(GIVEN RECORDS):
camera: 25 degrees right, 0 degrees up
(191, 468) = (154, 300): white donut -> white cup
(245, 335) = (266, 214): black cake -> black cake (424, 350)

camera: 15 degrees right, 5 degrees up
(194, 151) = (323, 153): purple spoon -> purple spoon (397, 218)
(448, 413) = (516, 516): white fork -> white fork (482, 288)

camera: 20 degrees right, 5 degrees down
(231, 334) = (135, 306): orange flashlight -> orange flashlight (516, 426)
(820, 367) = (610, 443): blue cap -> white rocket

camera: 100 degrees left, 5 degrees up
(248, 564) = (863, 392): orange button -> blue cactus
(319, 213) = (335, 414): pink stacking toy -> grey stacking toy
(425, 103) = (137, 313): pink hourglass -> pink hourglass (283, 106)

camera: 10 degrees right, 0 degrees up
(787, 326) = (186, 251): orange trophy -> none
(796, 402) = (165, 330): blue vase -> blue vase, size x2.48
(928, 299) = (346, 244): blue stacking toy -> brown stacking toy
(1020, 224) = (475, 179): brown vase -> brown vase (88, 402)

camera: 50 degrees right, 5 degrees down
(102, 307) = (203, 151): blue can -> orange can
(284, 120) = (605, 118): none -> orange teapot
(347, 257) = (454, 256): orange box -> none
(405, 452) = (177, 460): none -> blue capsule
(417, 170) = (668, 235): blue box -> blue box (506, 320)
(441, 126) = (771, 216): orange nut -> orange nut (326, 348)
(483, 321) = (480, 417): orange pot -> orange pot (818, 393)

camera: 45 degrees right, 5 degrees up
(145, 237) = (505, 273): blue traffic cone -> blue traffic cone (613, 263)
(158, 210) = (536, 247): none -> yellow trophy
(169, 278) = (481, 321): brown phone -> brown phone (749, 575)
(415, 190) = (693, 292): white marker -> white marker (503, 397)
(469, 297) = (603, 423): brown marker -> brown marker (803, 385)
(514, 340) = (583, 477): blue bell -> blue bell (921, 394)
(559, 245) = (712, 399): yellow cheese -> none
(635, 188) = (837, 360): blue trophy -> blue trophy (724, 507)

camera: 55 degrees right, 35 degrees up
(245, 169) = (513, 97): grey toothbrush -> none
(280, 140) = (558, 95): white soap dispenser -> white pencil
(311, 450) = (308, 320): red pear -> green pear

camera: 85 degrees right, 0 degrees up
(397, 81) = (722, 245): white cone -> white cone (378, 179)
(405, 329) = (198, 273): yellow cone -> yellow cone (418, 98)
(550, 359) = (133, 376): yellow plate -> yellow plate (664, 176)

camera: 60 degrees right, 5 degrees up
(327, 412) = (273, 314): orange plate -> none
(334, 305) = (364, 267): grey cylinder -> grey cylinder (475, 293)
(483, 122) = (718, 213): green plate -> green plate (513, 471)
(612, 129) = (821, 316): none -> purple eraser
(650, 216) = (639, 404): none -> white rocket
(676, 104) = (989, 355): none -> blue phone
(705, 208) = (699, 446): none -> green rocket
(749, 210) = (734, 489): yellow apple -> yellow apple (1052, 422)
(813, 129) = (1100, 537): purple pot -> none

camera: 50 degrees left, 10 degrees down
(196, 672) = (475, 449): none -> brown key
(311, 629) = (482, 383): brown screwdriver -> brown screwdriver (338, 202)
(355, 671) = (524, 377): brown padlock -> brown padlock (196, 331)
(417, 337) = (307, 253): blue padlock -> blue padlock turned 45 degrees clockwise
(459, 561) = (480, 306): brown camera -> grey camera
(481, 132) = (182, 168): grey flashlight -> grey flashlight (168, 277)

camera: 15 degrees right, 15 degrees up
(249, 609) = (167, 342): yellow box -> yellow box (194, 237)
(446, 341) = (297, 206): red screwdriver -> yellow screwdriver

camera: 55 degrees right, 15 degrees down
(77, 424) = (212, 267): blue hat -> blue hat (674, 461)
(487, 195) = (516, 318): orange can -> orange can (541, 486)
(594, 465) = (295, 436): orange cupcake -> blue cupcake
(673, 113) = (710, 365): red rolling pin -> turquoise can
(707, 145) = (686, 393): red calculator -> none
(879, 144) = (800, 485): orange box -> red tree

(YOUR INSTRUCTIONS): Copy all of the listing above exactly, please.

(RESULT OF THE EXERCISE):
camera: 25 degrees right, 0 degrees up
(191, 468) = (154, 300): white donut -> white cup
(245, 335) = (266, 214): black cake -> black cake (424, 350)

camera: 15 degrees right, 5 degrees up
(194, 151) = (323, 153): purple spoon -> purple spoon (397, 218)
(448, 413) = (516, 516): white fork -> white fork (482, 288)

camera: 20 degrees right, 5 degrees down
(231, 334) = (135, 306): orange flashlight -> orange flashlight (516, 426)
(820, 367) = (610, 443): blue cap -> white rocket

camera: 100 degrees left, 5 degrees up
(248, 564) = (863, 392): orange button -> blue cactus
(319, 213) = (335, 414): pink stacking toy -> grey stacking toy
(425, 103) = (137, 313): pink hourglass -> pink hourglass (283, 106)

camera: 10 degrees right, 0 degrees up
(787, 326) = (186, 251): orange trophy -> none
(796, 402) = (165, 330): blue vase -> blue vase, size x2.48
(928, 299) = (346, 244): blue stacking toy -> brown stacking toy
(1020, 224) = (475, 179): brown vase -> brown vase (88, 402)

camera: 50 degrees right, 5 degrees down
(102, 307) = (203, 151): blue can -> orange can
(284, 120) = (605, 118): none -> orange teapot
(347, 257) = (454, 256): orange box -> none
(405, 452) = (177, 460): none -> blue capsule
(417, 170) = (668, 235): blue box -> blue box (506, 320)
(441, 126) = (771, 216): orange nut -> orange nut (326, 348)
(483, 321) = (480, 417): orange pot -> orange pot (818, 393)

camera: 45 degrees right, 5 degrees up
(145, 237) = (505, 273): blue traffic cone -> blue traffic cone (613, 263)
(158, 210) = (536, 247): none -> yellow trophy
(169, 278) = (481, 321): brown phone -> brown phone (749, 575)
(415, 190) = (693, 292): white marker -> white marker (503, 397)
(469, 297) = (603, 423): brown marker -> brown marker (803, 385)
(514, 340) = (583, 477): blue bell -> blue bell (921, 394)
(559, 245) = (712, 399): yellow cheese -> none
(635, 188) = (837, 360): blue trophy -> blue trophy (724, 507)

camera: 55 degrees right, 35 degrees up
(245, 169) = (513, 97): grey toothbrush -> none
(280, 140) = (558, 95): white soap dispenser -> white pencil
(311, 450) = (308, 320): red pear -> green pear

camera: 85 degrees right, 0 degrees up
(397, 81) = (722, 245): white cone -> white cone (378, 179)
(405, 329) = (198, 273): yellow cone -> yellow cone (418, 98)
(550, 359) = (133, 376): yellow plate -> yellow plate (664, 176)

camera: 60 degrees right, 5 degrees up
(327, 412) = (273, 314): orange plate -> none
(334, 305) = (364, 267): grey cylinder -> grey cylinder (475, 293)
(483, 122) = (718, 213): green plate -> green plate (513, 471)
(612, 129) = (821, 316): none -> purple eraser
(650, 216) = (639, 404): none -> white rocket
(676, 104) = (989, 355): none -> blue phone
(705, 208) = (699, 446): none -> green rocket
(749, 210) = (734, 489): yellow apple -> yellow apple (1052, 422)
(813, 129) = (1100, 537): purple pot -> none

camera: 50 degrees left, 10 degrees down
(196, 672) = (475, 449): none -> brown key
(311, 629) = (482, 383): brown screwdriver -> brown screwdriver (338, 202)
(355, 671) = (524, 377): brown padlock -> brown padlock (196, 331)
(417, 337) = (307, 253): blue padlock -> blue padlock turned 45 degrees clockwise
(459, 561) = (480, 306): brown camera -> grey camera
(481, 132) = (182, 168): grey flashlight -> grey flashlight (168, 277)

camera: 15 degrees right, 15 degrees up
(249, 609) = (167, 342): yellow box -> yellow box (194, 237)
(446, 341) = (297, 206): red screwdriver -> yellow screwdriver

camera: 55 degrees right, 15 degrees down
(77, 424) = (212, 267): blue hat -> blue hat (674, 461)
(487, 195) = (516, 318): orange can -> orange can (541, 486)
(594, 465) = (295, 436): orange cupcake -> blue cupcake
(673, 113) = (710, 365): red rolling pin -> turquoise can
(707, 145) = (686, 393): red calculator -> none
(879, 144) = (800, 485): orange box -> red tree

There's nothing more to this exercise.